> TASK BRIEF
Repeat the entries that follow verbatim, without any of their pictures.

> DATA IN THIS EXERCISE

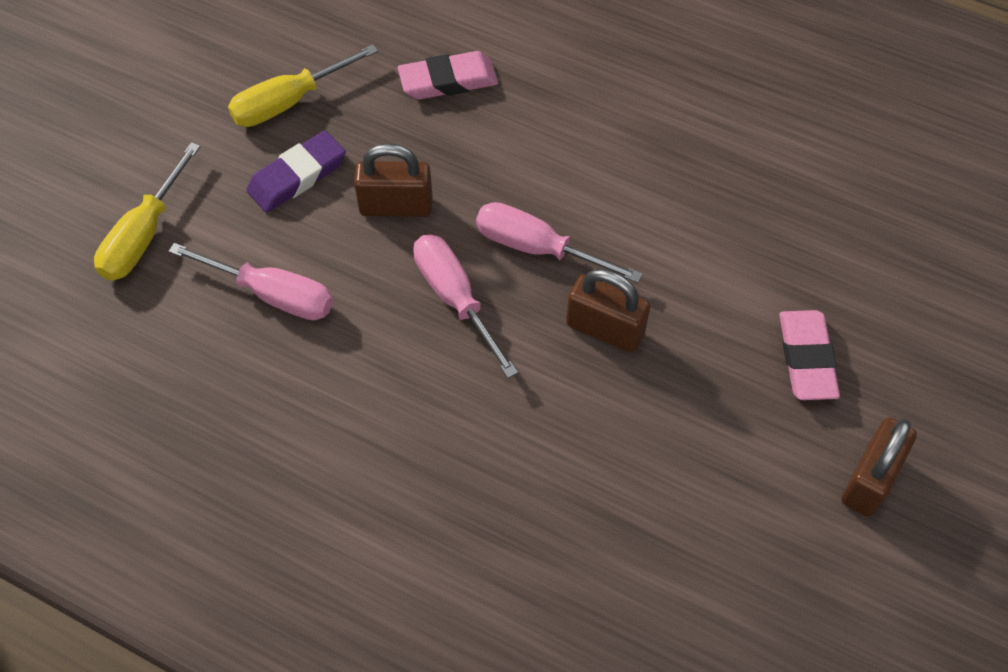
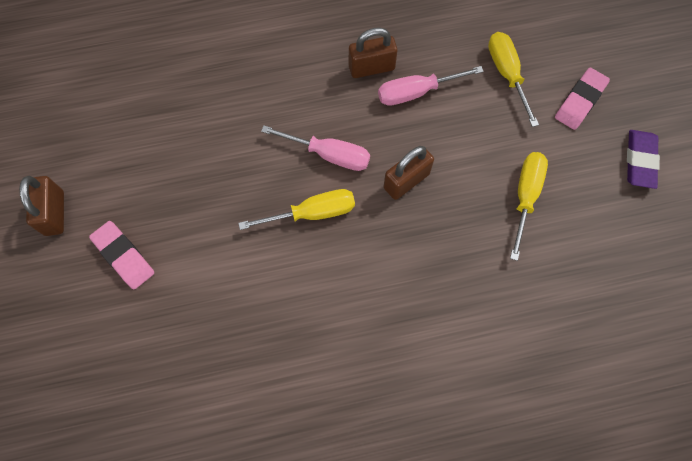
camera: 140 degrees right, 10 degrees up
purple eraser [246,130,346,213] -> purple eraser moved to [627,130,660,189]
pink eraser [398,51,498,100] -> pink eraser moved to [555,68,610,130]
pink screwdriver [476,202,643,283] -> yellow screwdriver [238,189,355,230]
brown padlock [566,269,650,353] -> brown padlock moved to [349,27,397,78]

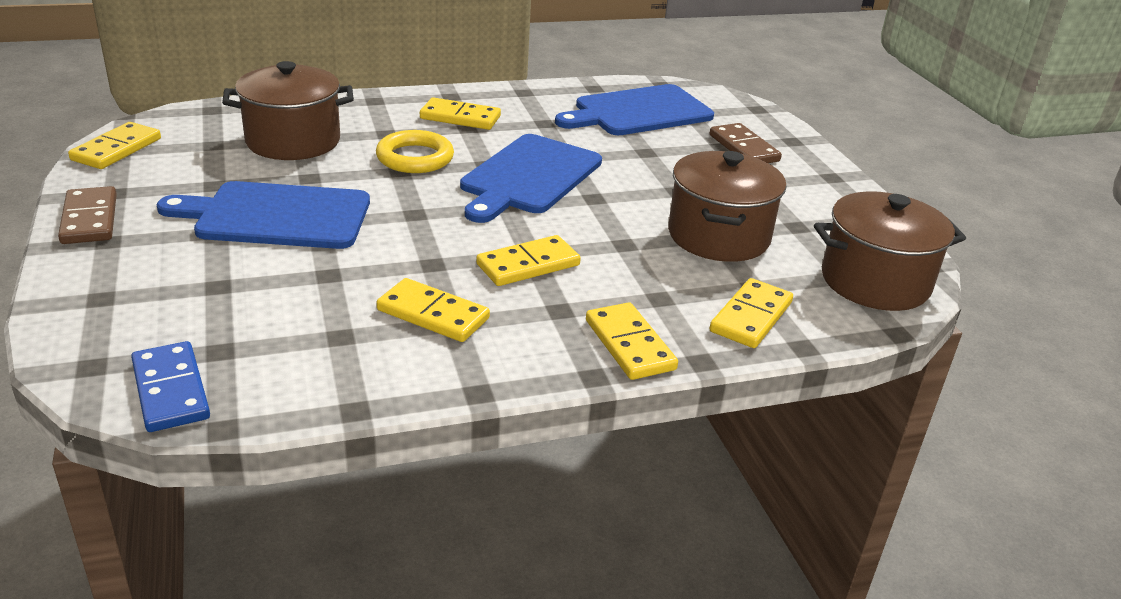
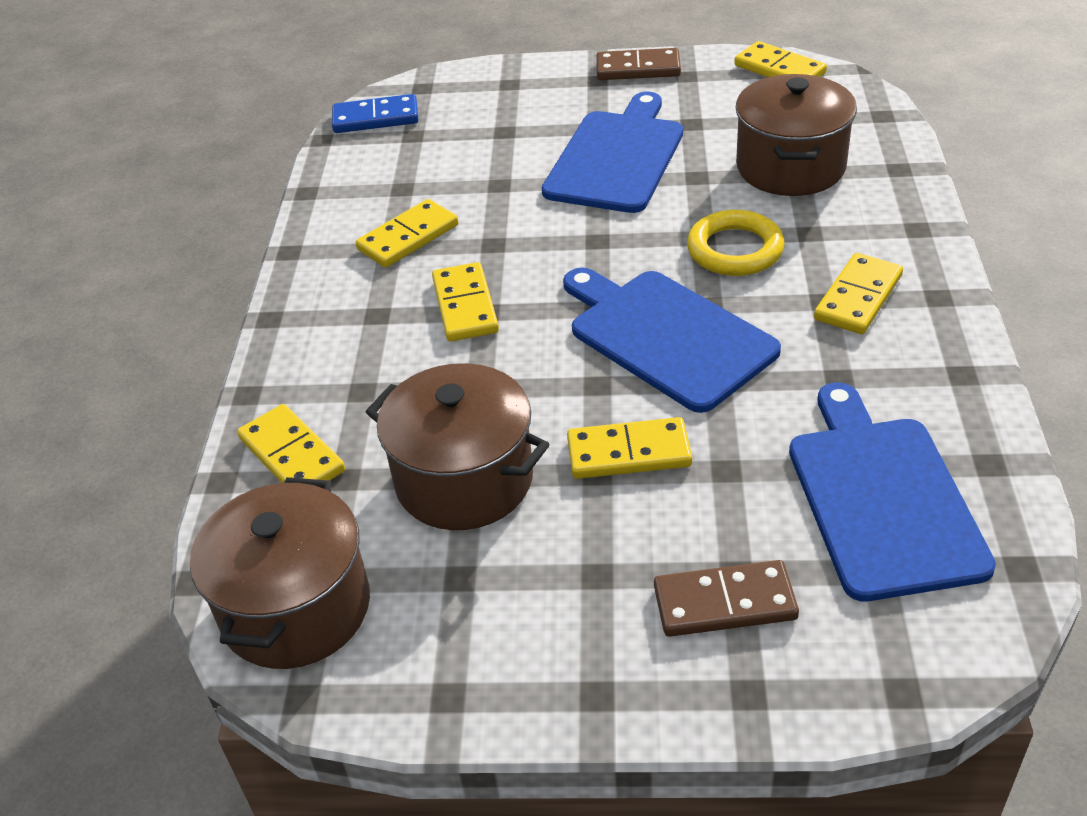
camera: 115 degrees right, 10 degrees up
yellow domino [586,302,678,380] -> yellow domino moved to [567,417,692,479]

> TASK SOLUTION
camera: 140 degrees right, 10 degrees up
purple eraser [246,130,346,213] -> purple eraser moved to [627,130,660,189]
pink eraser [398,51,498,100] -> pink eraser moved to [555,68,610,130]
pink screwdriver [476,202,643,283] -> yellow screwdriver [238,189,355,230]
brown padlock [566,269,650,353] -> brown padlock moved to [349,27,397,78]

camera: 115 degrees right, 10 degrees up
yellow domino [586,302,678,380] -> yellow domino moved to [567,417,692,479]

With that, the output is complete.